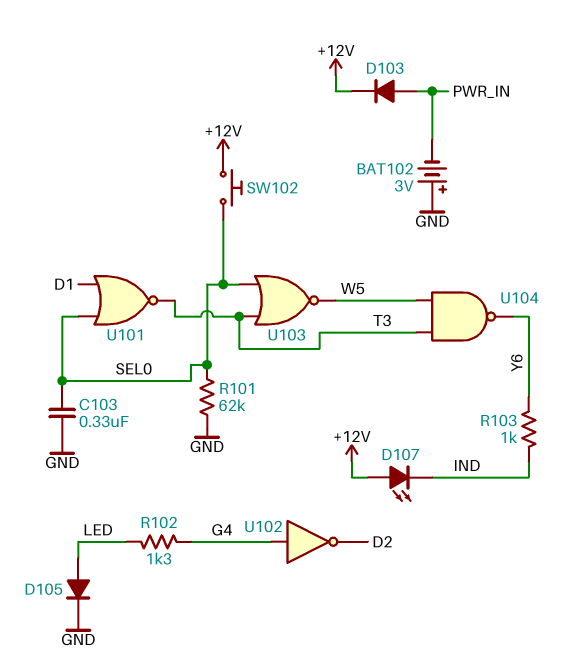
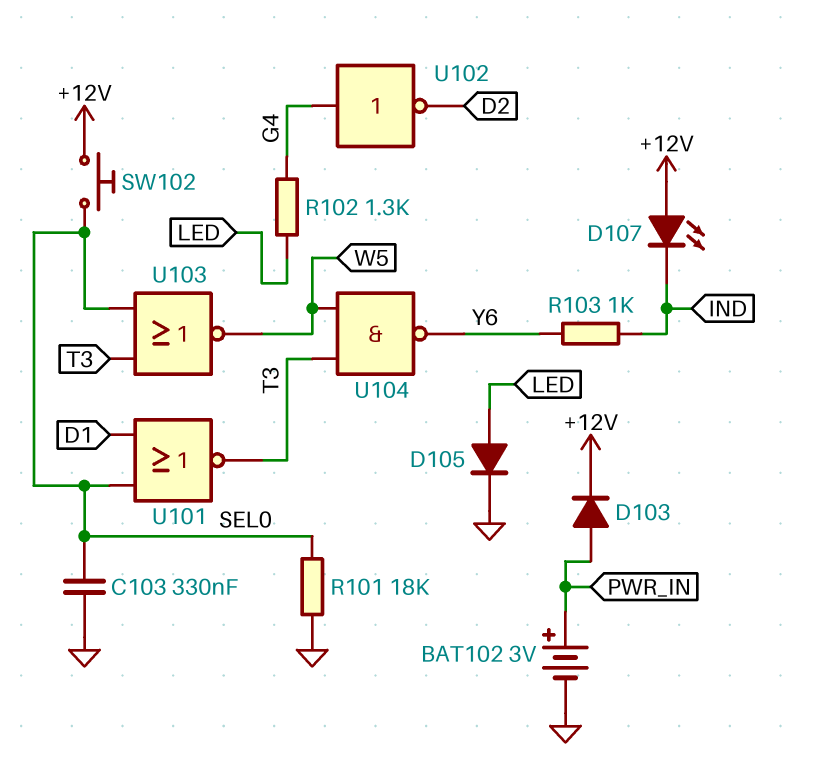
BAT102: 3V (plus GND, minus PWR_IN) -> 3V (plus PWR_IN, minus GND)
R101: 62k (GND, SEL0) -> 18k (GND, SEL0)

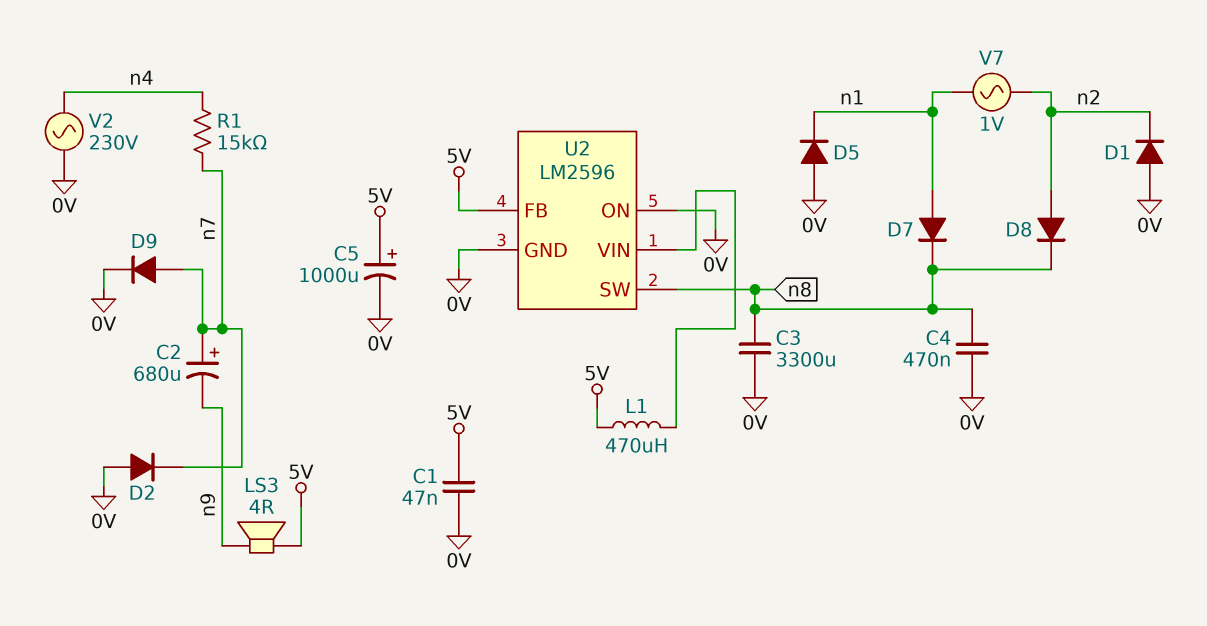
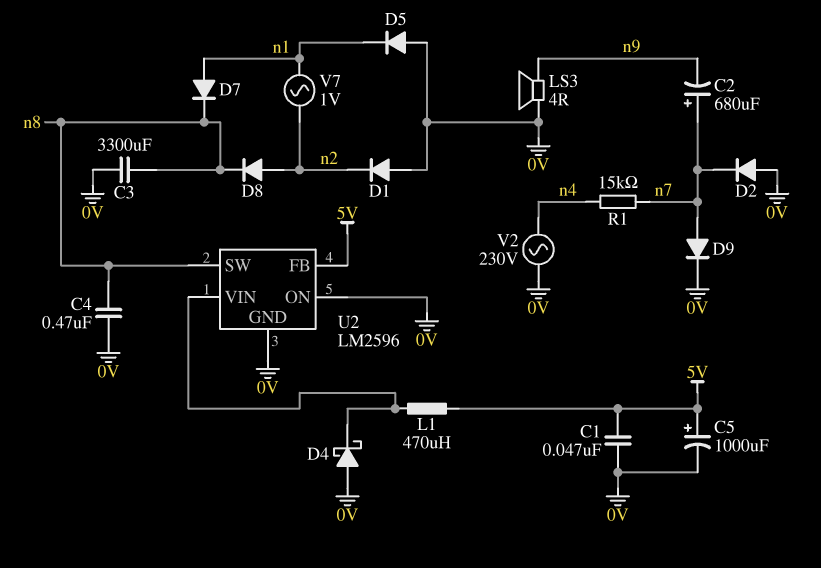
D4: none -> schottky (A 0V, K U2/VIN)
LS3: speaker 4R (5V, n9) -> speaker 4R (0V, n9)

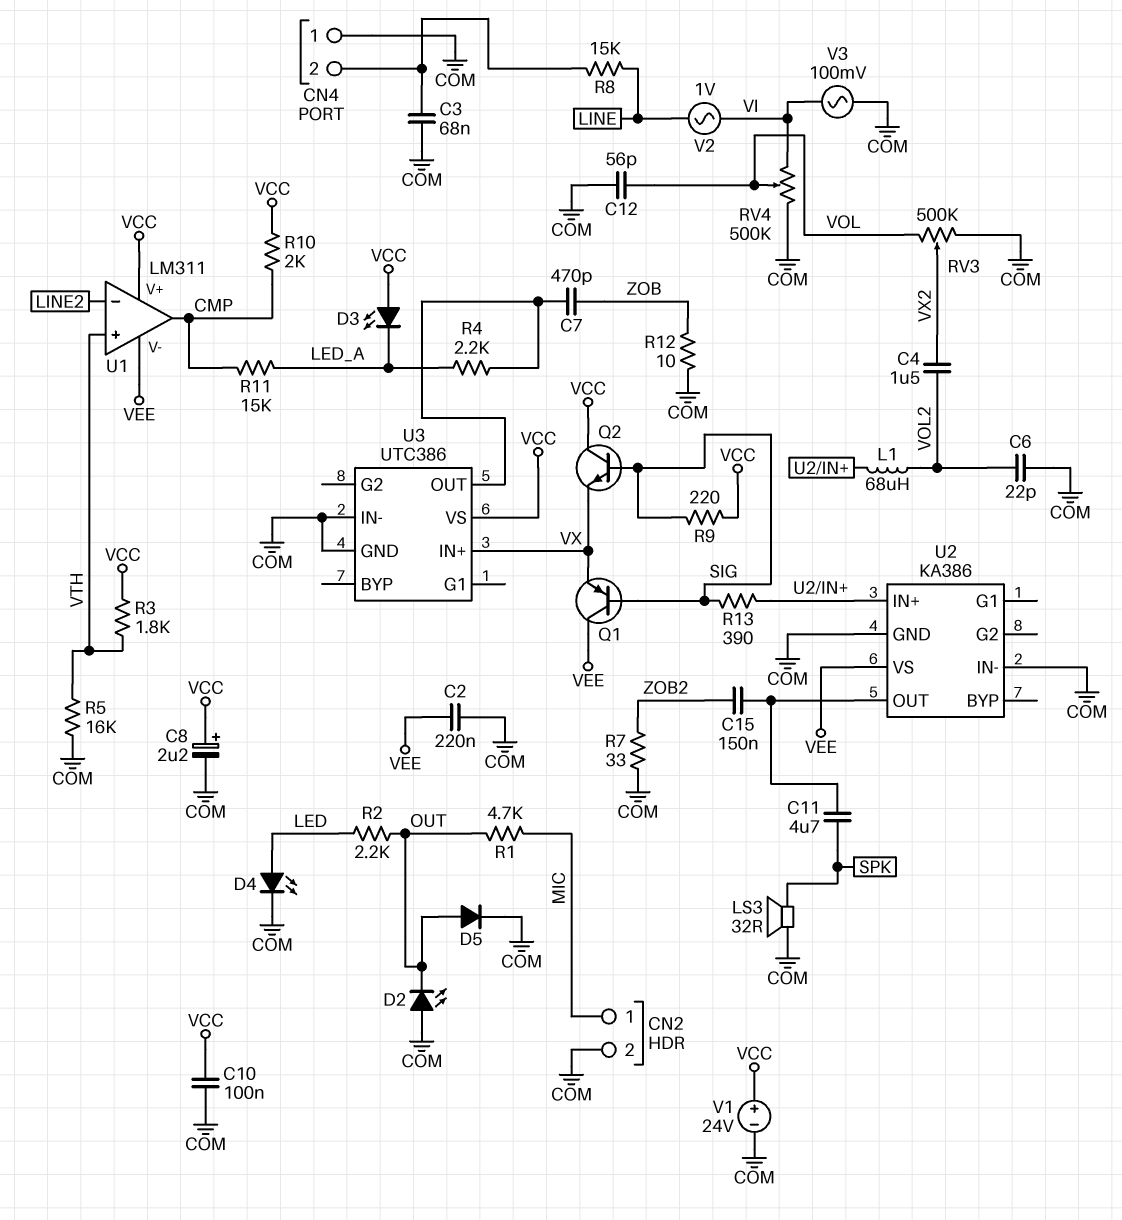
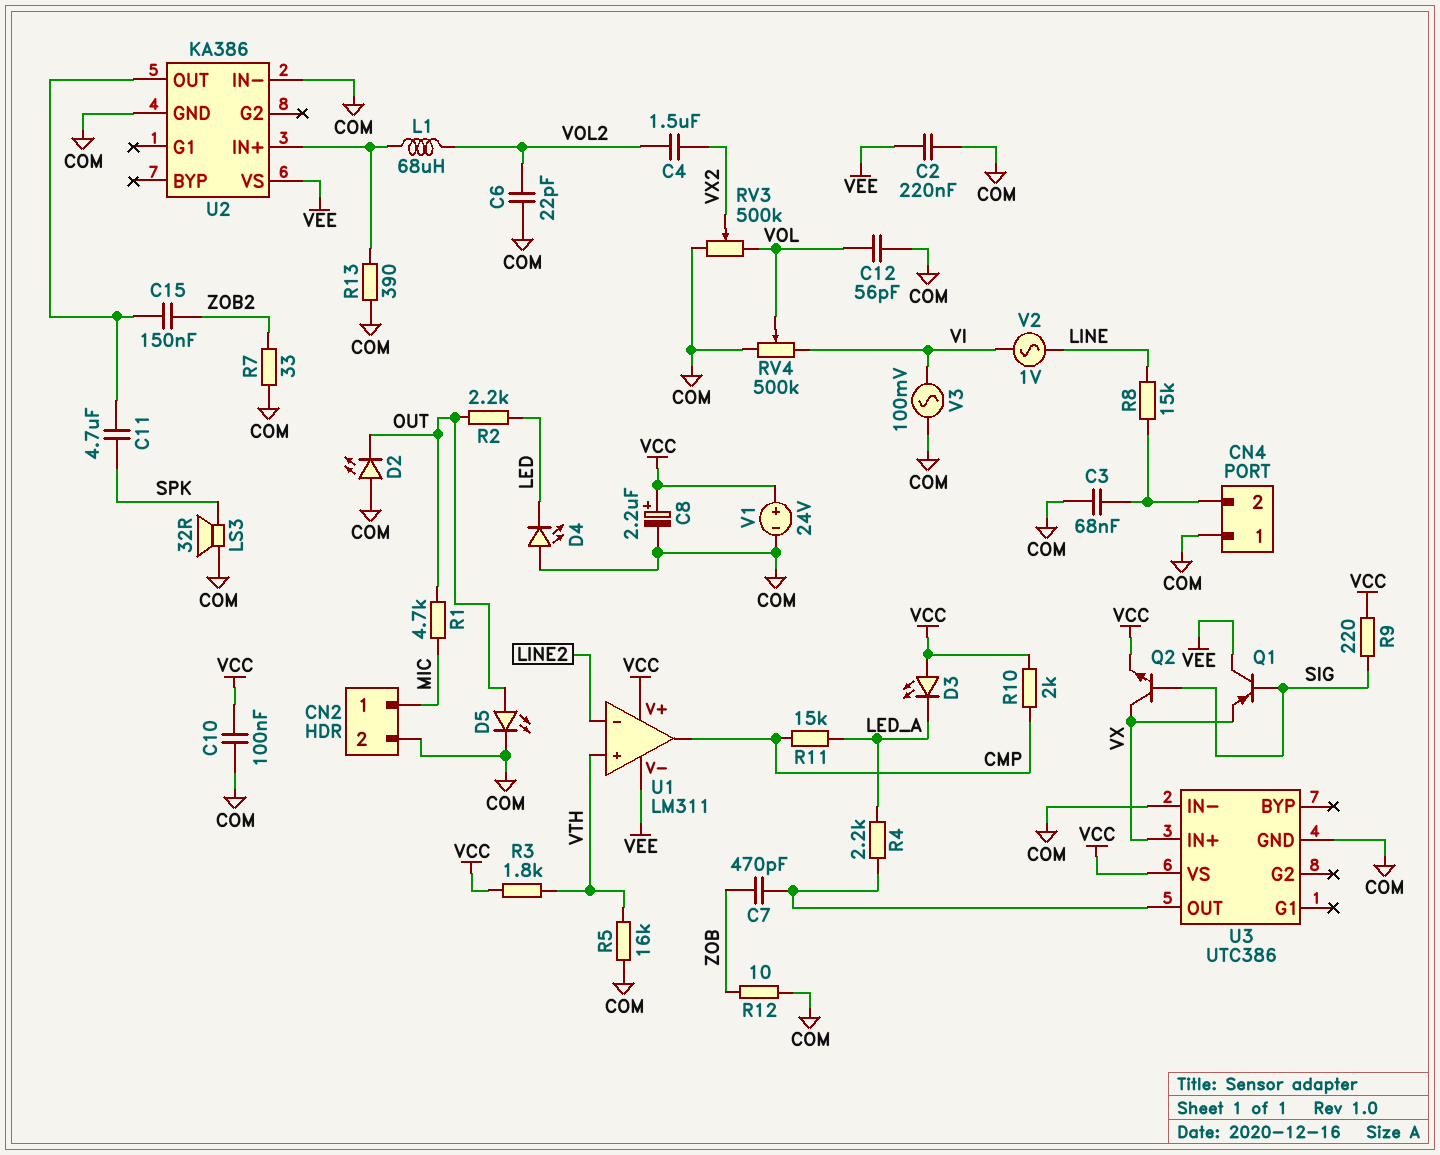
D4: LED (A LED, K COM) -> LED (A COM, K LED)
D5: diode (A OUT, K COM) -> LED (A OUT, K COM)
Q2: NPN (B SIG, C VCC, E VX) -> NPN (B SIG, C VX, E VCC)
R13: 390 (SIG, U2/IN+) -> 390 (COM, U2/IN+)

***

→ Exercise details: Leave the pictures aside and give every entry above again word for word.

→ Response to this task:
BAT102: 3V (plus GND, minus PWR_IN) -> 3V (plus PWR_IN, minus GND)
R101: 62k (GND, SEL0) -> 18k (GND, SEL0)

D4: none -> schottky (A 0V, K U2/VIN)
LS3: speaker 4R (5V, n9) -> speaker 4R (0V, n9)

D4: LED (A LED, K COM) -> LED (A COM, K LED)
D5: diode (A OUT, K COM) -> LED (A OUT, K COM)
Q2: NPN (B SIG, C VCC, E VX) -> NPN (B SIG, C VX, E VCC)
R13: 390 (SIG, U2/IN+) -> 390 (COM, U2/IN+)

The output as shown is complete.